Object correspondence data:
────────────────

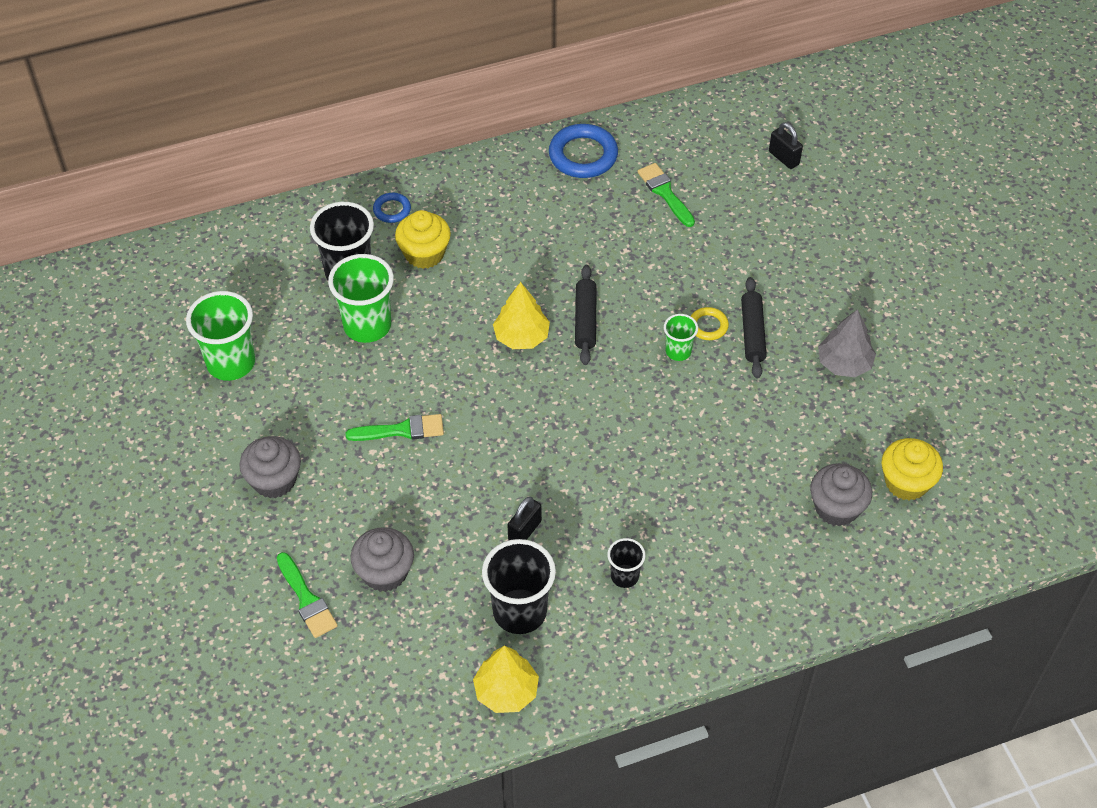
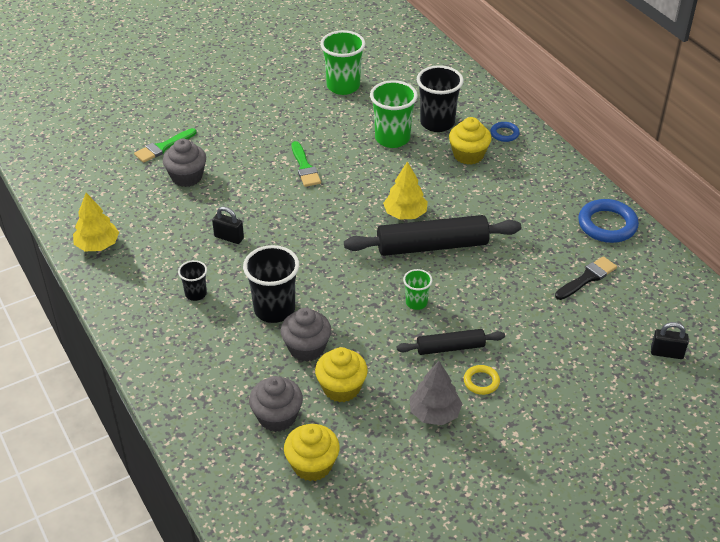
camera: 80 degrees right, 10 degrees down
(274, 480) = (252, 119): grey cupcake -> grey cupcake (306, 348)
(520, 612) = (161, 243): black cup -> black cup (274, 309)
(585, 320) = (432, 246): black rolling pin -> black rolling pin, size x1.78
(665, 193) = (587, 278): green brush -> black brush
(708, 326) = (449, 318): yellow ring -> yellow ring (481, 382)
(784, 158) = (666, 353): black padlock -> black padlock turned 60 degrees clockwise
(800, 442) = (341, 388): none -> yellow cupcake

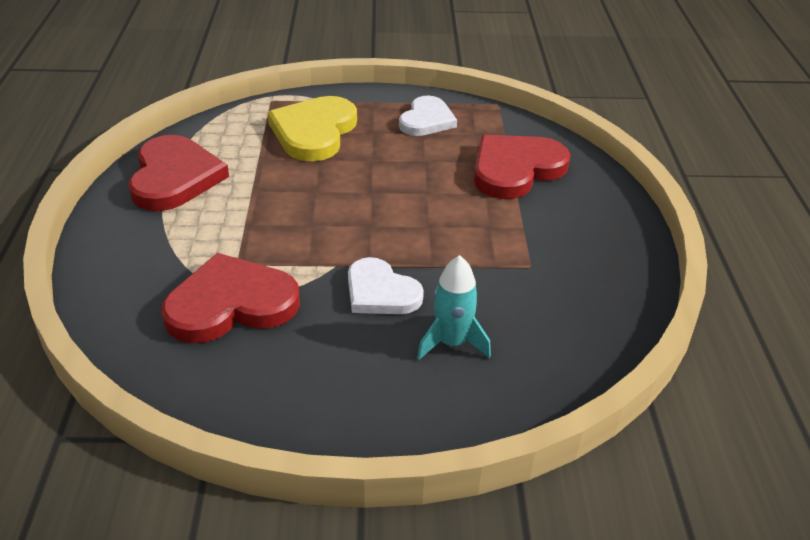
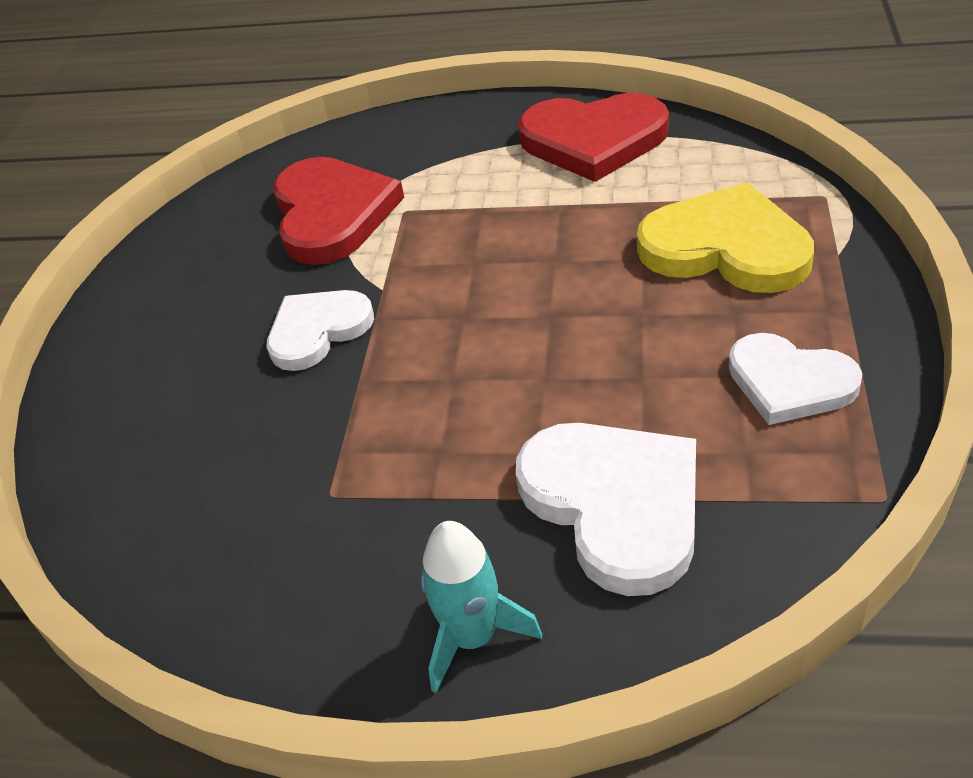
camera: 105 degrees right, 5 degrees up
(452, 343) = (202, 396): turquoise rocket -> turquoise rocket (473, 637)
(516, 169) = (615, 505): red heart -> white heart

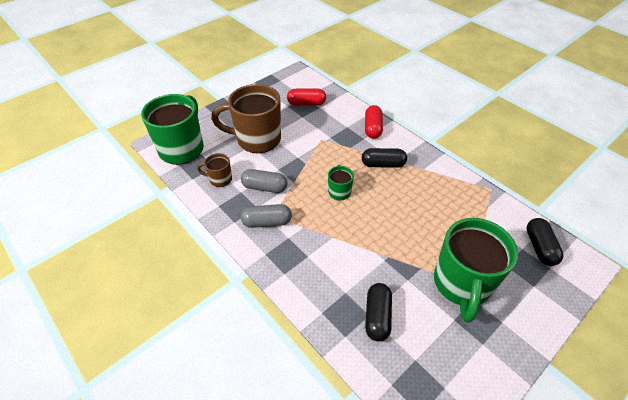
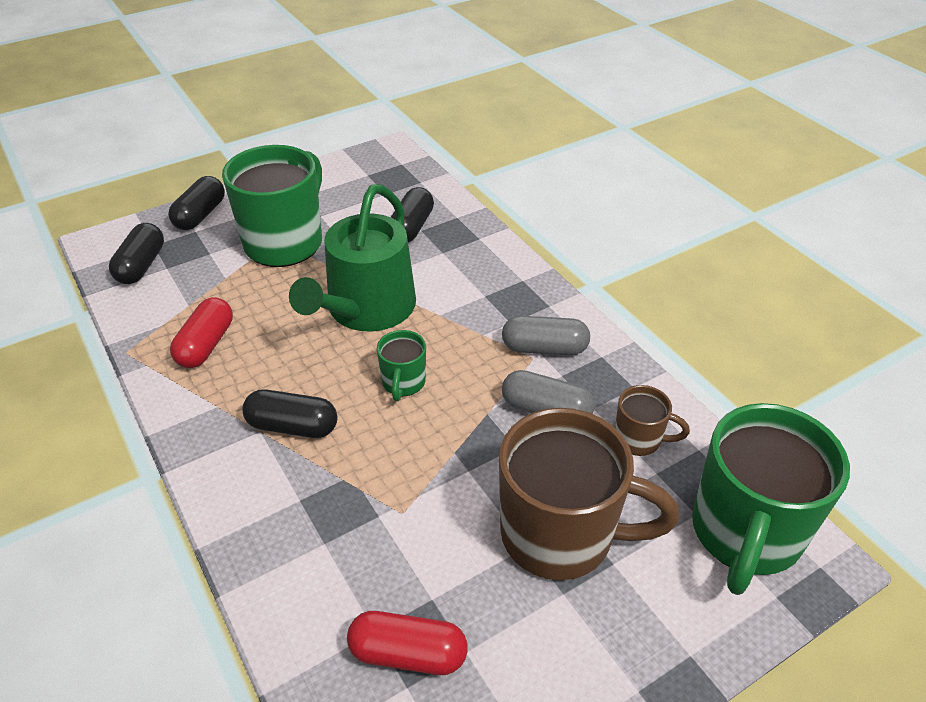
camera: 170 degrees left, 5 degrees down
(373, 128) = (263, 527): red capsule -> red capsule (206, 345)
(378, 234) = (366, 310): none -> green watering can
(545, 304) = (200, 215): none -> black capsule

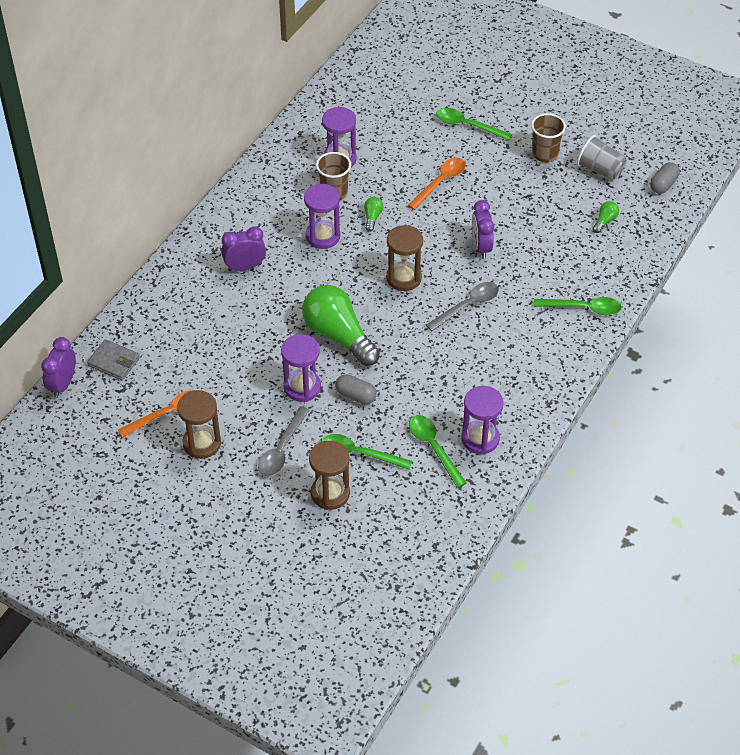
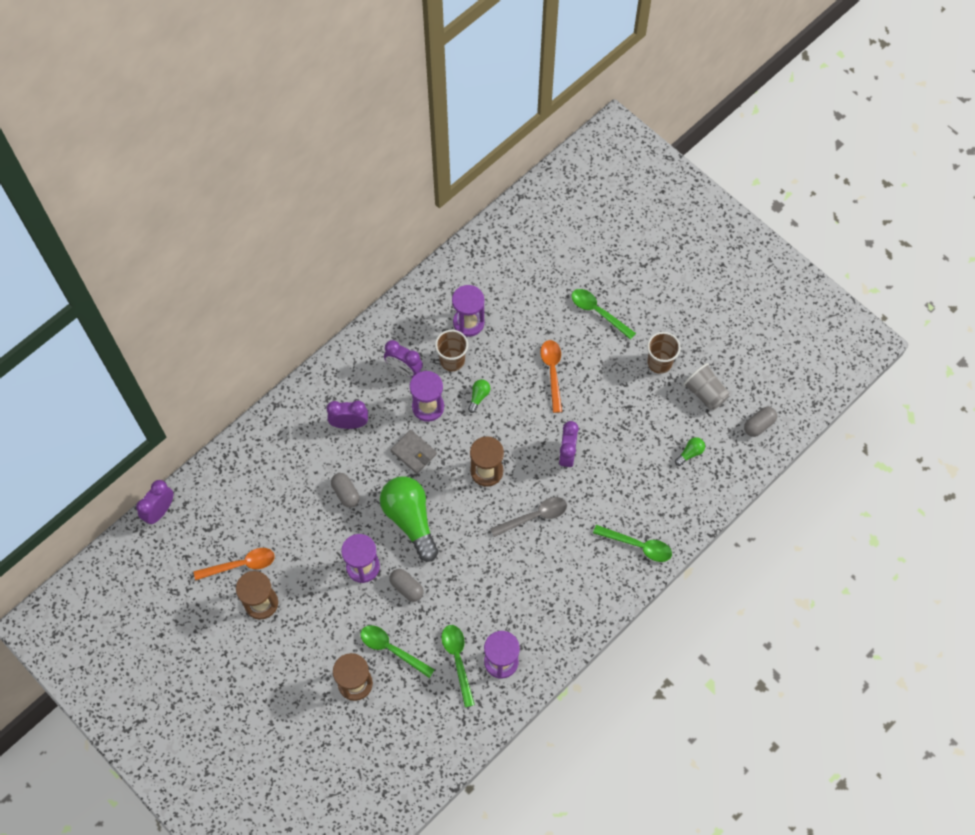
camera: 15 degrees right, 15 degrees up
(114, 362) = (209, 498): grey wallet -> grey wallet (414, 453)
(261, 327) = (346, 493): none -> grey capsule
(282, 449) = (327, 627): grey spoon -> none
(286, 210) = (404, 369): none -> purple clock
(440, 182) = (552, 372): orange spoon -> orange spoon turned 60 degrees counterclockwise

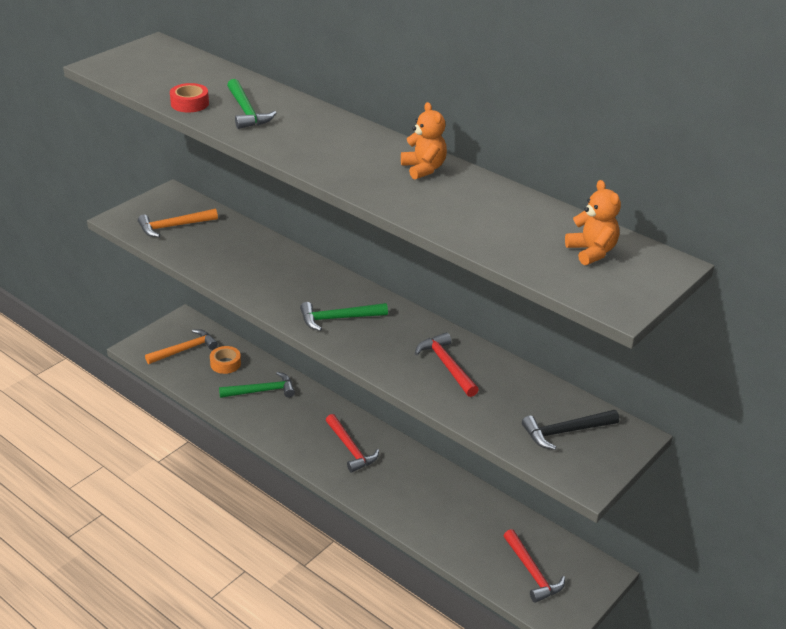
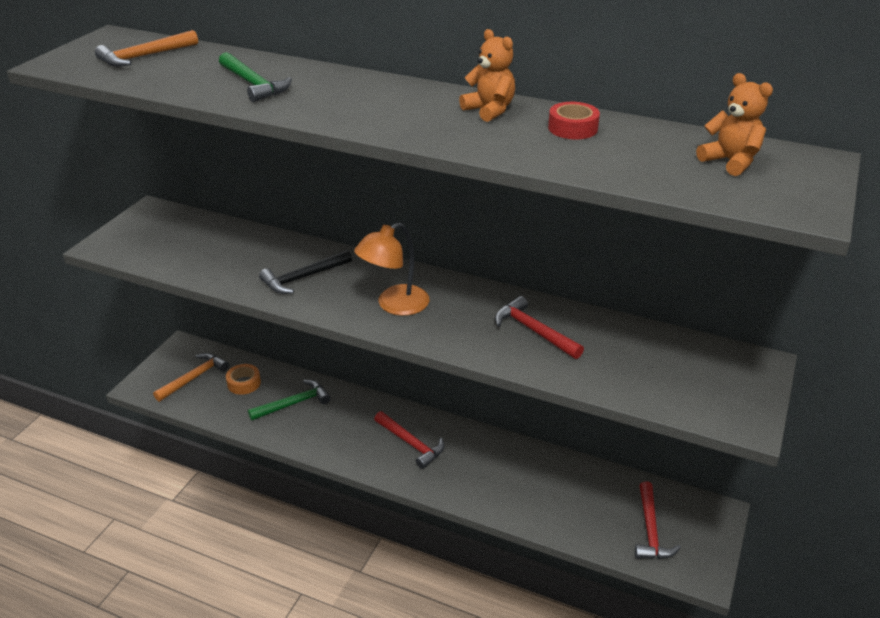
camera: 15 degrees left, 0 degrees up
(174, 226) = (167, 243): orange hammer -> orange hammer (144, 56)
(190, 103) = (182, 86): red tape -> red tape (573, 128)
(338, 319) = (394, 305): green hammer -> orange lamp
(532, 572) = (650, 530): red hammer -> red hammer turned 45 degrees clockwise
(565, 432) = (693, 374): black hammer -> black hammer (303, 278)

────────────────

Extract every line of the records above that contains the word "capsule".

(373, 128) = (263, 527): red capsule -> red capsule (206, 345)
(545, 304) = (200, 215): none -> black capsule
(261, 327) = (346, 493): none -> grey capsule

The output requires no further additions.